:: Zeilen der Datensätze ::

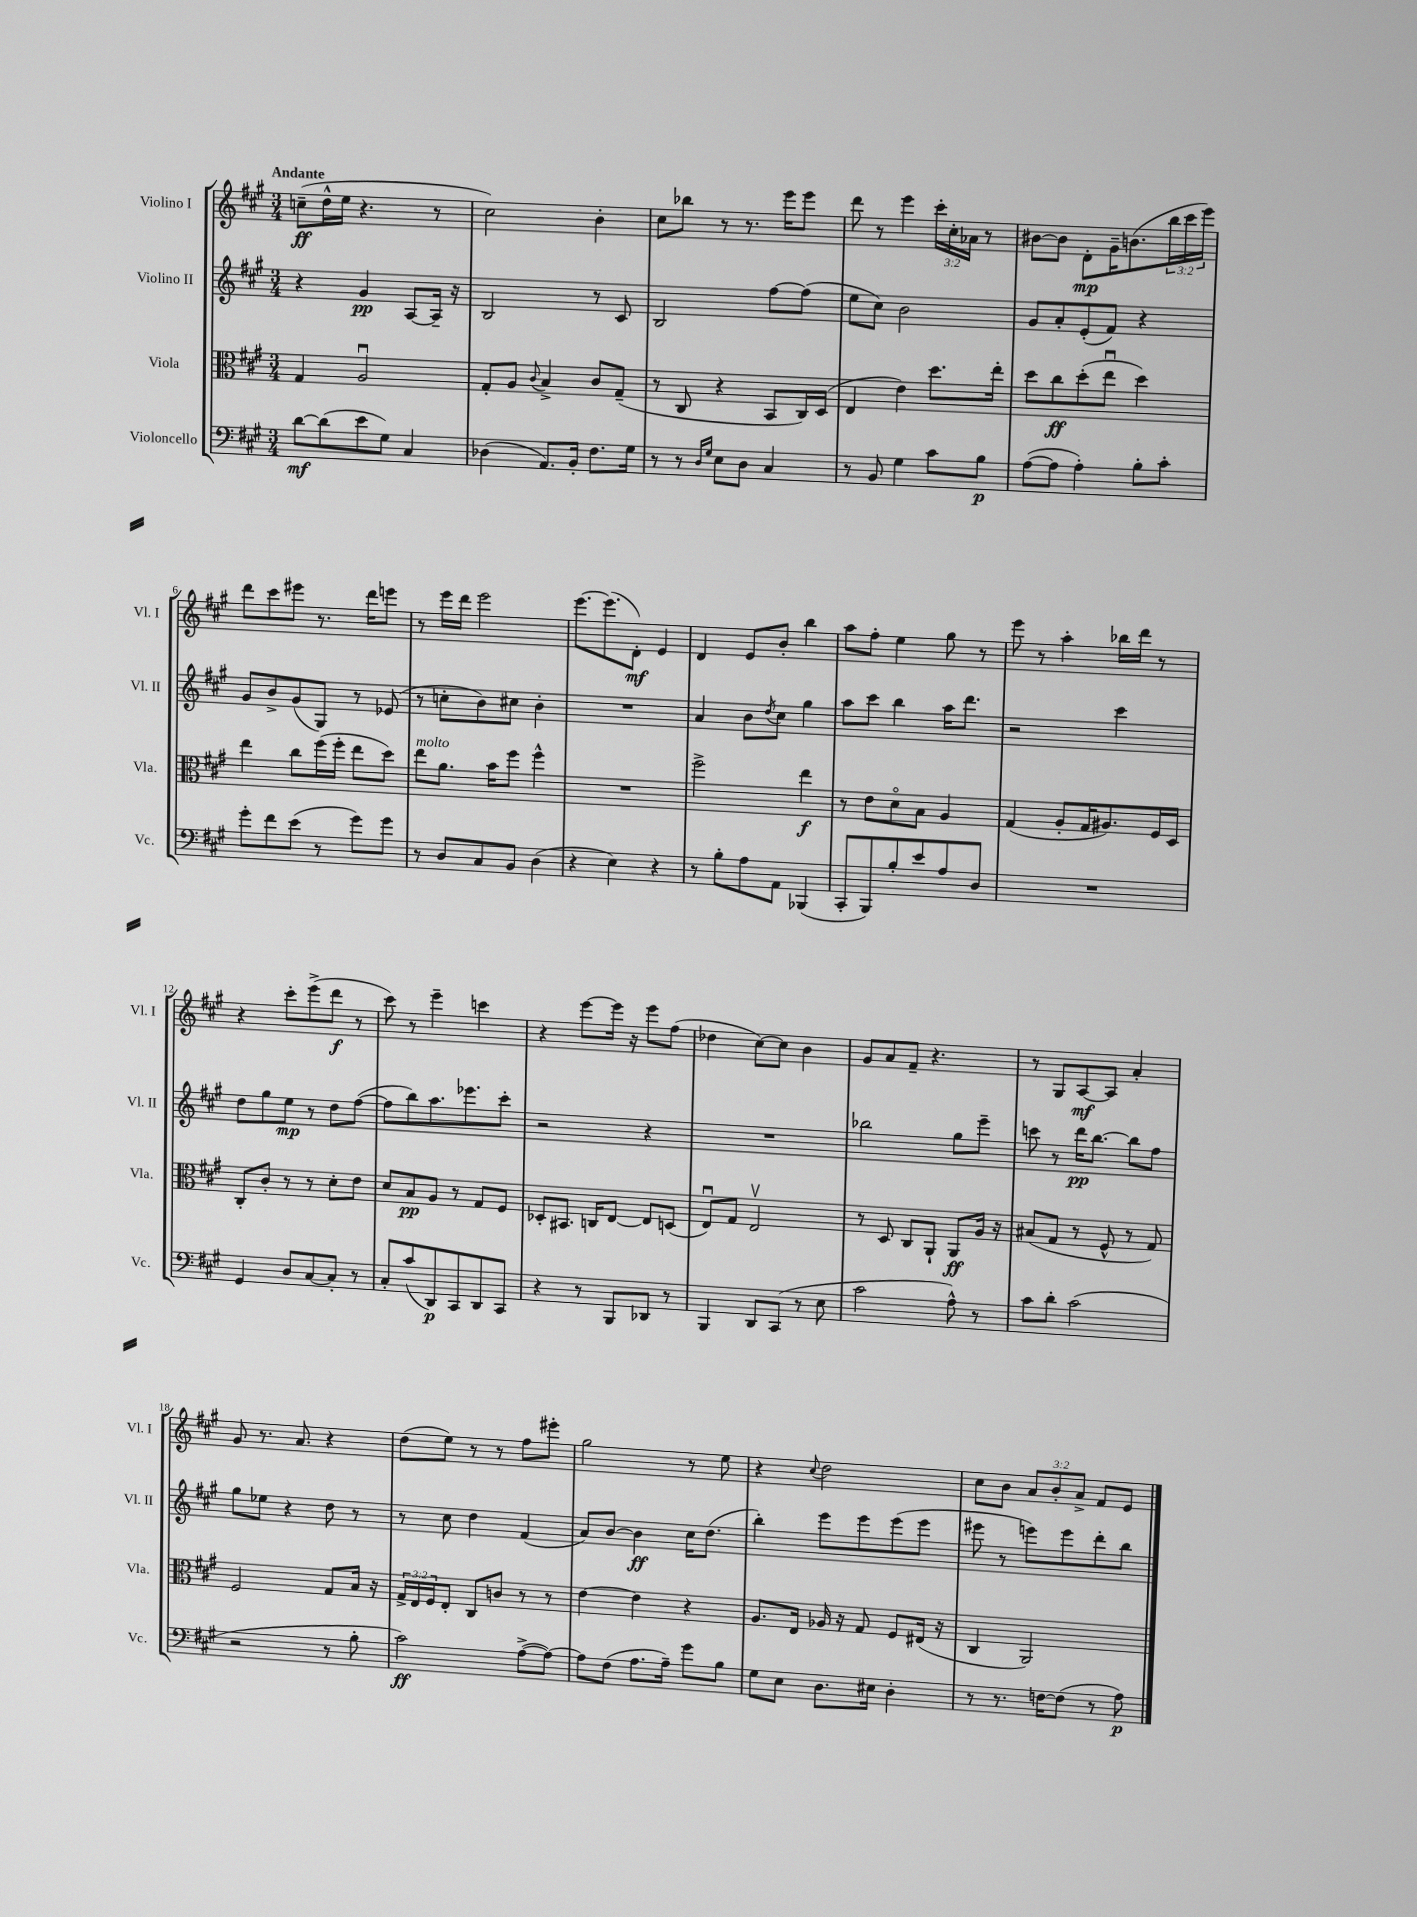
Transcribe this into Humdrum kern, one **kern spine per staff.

**kern	**kern	**kern	**kern
*staff4	*staff3	*staff2	*staff1
*clefF4	*clefC3	*clefG2	*clefG2
*k[f#c#g#]	*k[f#c#g#]	*k[f#c#g#]	*k[f#c#g#]
*M3/4	*M3/4	*M3/4	*M3/4
[8d	4G#	4r	(8cc~
(8d]	.	.	16dd^^
.	.	.	16ee
8e	2Au	4g#	4.r
8G#)	.	.	.
4C#	.	[8A	.
.	.	16A~]	8r
.	.	16r	.
=	=	=	=
(4D-	8G#'	2B	2cc#)
.	8A	.	.
.	8qqc#	.	.
8.AA)	4B^	.	.
16BB'	.	.	.
8.F#	8c#	8r	4b'
.	(8G#~	8c#	.
16G#	.	.	.
=	=	=	=
8r	8r	2B	8cc#
8r	8C#	.	8bb-
16qqD	.	.	.
16qqG#	.	.	.
8E	4r	.	8r
8D	.	.	8.r
4C#	8BB	[8ff#	.
.	.	.	16eee
.	16C#)	(8ff#]	8eee
.	(16D	.	.
=	=	=	=
8r	4E	8ee	8ddd
8BB	.	8cc#)	8r
4G#	4e)	2b	4eee
8c#	8.dd	.	24ccc#'
.	.	.	24cc#'
.	.	.	24a-
8B	.	.	8r
.	16ee'	.	.
=	=	=	=
([8A	8dd	8g#	[8b#
8A]	8cc#	8a'	8b#]
4A')	(8dd'	(8e'	8d'
.	8eeu	8f#)	16g#~
.	.	.	(8.b
8B'	4dd)	4r	.
8c#'	.	.	24bb
.	.	.	24ccc#
.	.	.	24eee)
=	=	=	=
8g#'	4ee	8g#	8ddd
8f#	.	8b^	8ccc#
(8e	8cc#	(8g#	8eee#
8r	(16ff#	8G#)	8.r
.	16ff#'	.	.
8g#)	8ee	8r	.
.	.	.	16ddd
8g#	8dd)	(8e-	8eee
=	=	=	=
8r	8ee	8r	8r
8D	8.a	8cc'	16eee
.	.	.	16ddd
8C#	.	8b)	2eee
.	16b	.	.
8BB	8ff#	8cc#	.
(4D	4ff#^^	4b'	.
=	=	=	=
4r	2.r	2.r	[8.eee
.	.	.	(8.eee]
4E)	.	.	.
.	.	.	8d')
4r	.	.	4e
=	=	=	=
8r	2ff#^	4a	4d
8B'	.	.	.
8A	.	8b	8e
.	.	8qdd	.
8AA	.	8cc#	8b'
(4BBB-	4ee	4gg#	4bb
=	=	=	=
8CC#'	8r	8aa	8aa
8BBB)	8e	8ccc#	8ff#'
8B'	8do	4bb	4ee
8e	8B	.	.
8A	4A	16aa	8gg#
.	.	8.ddd	.
8D	.	.	8r
=	=	=	=
2.r	(4G#	2r	8eee
.	.	.	8r
.	8A'	.	4aa'
.	16G#	.	.
.	8.A#)	.	.
.	.	4ccc#	16bb-
.	.	.	16ddd
.	16F#	.	8r
.	16D	.	.
=	=	=	=
4GG#	8C#'	8dd	4r
.	8c#'	8gg#	.
8D	8r	8ee	8ccc#'
[8C#	8r	8r	(8eee^
8C#']	8d'	8dd	8ddd
8r	8e	([8ff#	8r
=	=	=	=
8C#'	8d	8ff#]	8ccc#)
(8c#	8B	8bb)	8r
8DD)	8A	8.aa	4eee~
8CC#	8r	.	.
.	.	8.eee-	.
8DD	8G#	.	4ccc
8CC#	8F#	8ccc#'	.
=	=	=	=
4r	8D-'	2r	4r
.	8.BB#	.	.
8r	.	.	[8eee
.	16C	.	.
8BBB	[8E	.	16eee]
.	.	.	16r
8DD-	8E]	4r	8eee
8r	(8D	.	(8ff#
=	=	=	=
4BBB	8Eu)	2.r	4dd-
.	8G#	.	.
8DD	2Ev	.	[8cc#)
(8CC#	.	.	8cc#]
8r	.	.	4b
8E	.	.	.
=	=	=	=
2c#	8r	2bb-	8g#
.	8D	.	8a
.	8C#	.	8f#~
.	8AA`	.	4.r
8A^^)	8AA	8gg#	.
8r	16A	8eee~	.
.	16r	.	.
=	=	=	=
8c#	(8B#	8ccc	8r
8d'	8G#	8r	8G#
(2c#	8r	16ddd	[8A
.	.	[8.bb	.
.	8F#^^	.	8A]
.	8r	8bb]	4a'
.	8G#)	8ff#	.
=	=	=	=
2r	2F#	8gg#	8g#
.	.	8ee-	8.r
.	.	4r	.
.	.	.	8.a
8r	8G#	8dd	4r
8B'	16B	8r	.
.	16r	.	.
=	=	=	=
2c#)	24G#^	8r	(8dd
.	24E	.	.
.	24F#	.	.
.	8E'	8cc#	8ee)
.	8C#	4dd	8r
.	8c	.	8r
([8A^	8r	(4f#	8ff#
8A_)	8r	.	8eee#'
=	=	=	=
8A]	[4e	8a)	2gg#
(8F#	.	[8b	.
8.A	4e]	4b]	.
16A~)	.	.	.
8g#	4r	16cc#	8r
.	.	(8.dd	.
8B	.	.	8ee
=	=	=	=
8G#	8.A	4bb')	4r
8E	.	.	.
.	16E	.	.
.	.	.	8qqcc#
8.D	16A-	8eee	2dd
.	16r	.	.
.	8G#	8eee	.
16E#	.	.	.
4D'	8F#	(8eee	.
.	(16E#	8eee	.
.	16r	.	.
=	=	=	=
8r	4C#	8eee#	8cc#
8.r	.	8r	8b
.	2AA)	8eee)	12a
[16F	.	.	.
.	.	.	12b'
(8F]	.	8eee	.
.	.	.	12a^
8r	.	8ddd'	8f#
8A)	.	8bb	8e
==	==	==	==
*-	*-	*-	*-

:: Gestellte Aufgabe ::
Zeige jede Zeile der obigen Datensätze, in der die Zeichenfolge "kern" vorkommt, unverändert.

:: Richtiges Ergebnis ::
Transcribe this into Humdrum kern, one **kern spine per staff.
**kern	**kern	**kern	**kern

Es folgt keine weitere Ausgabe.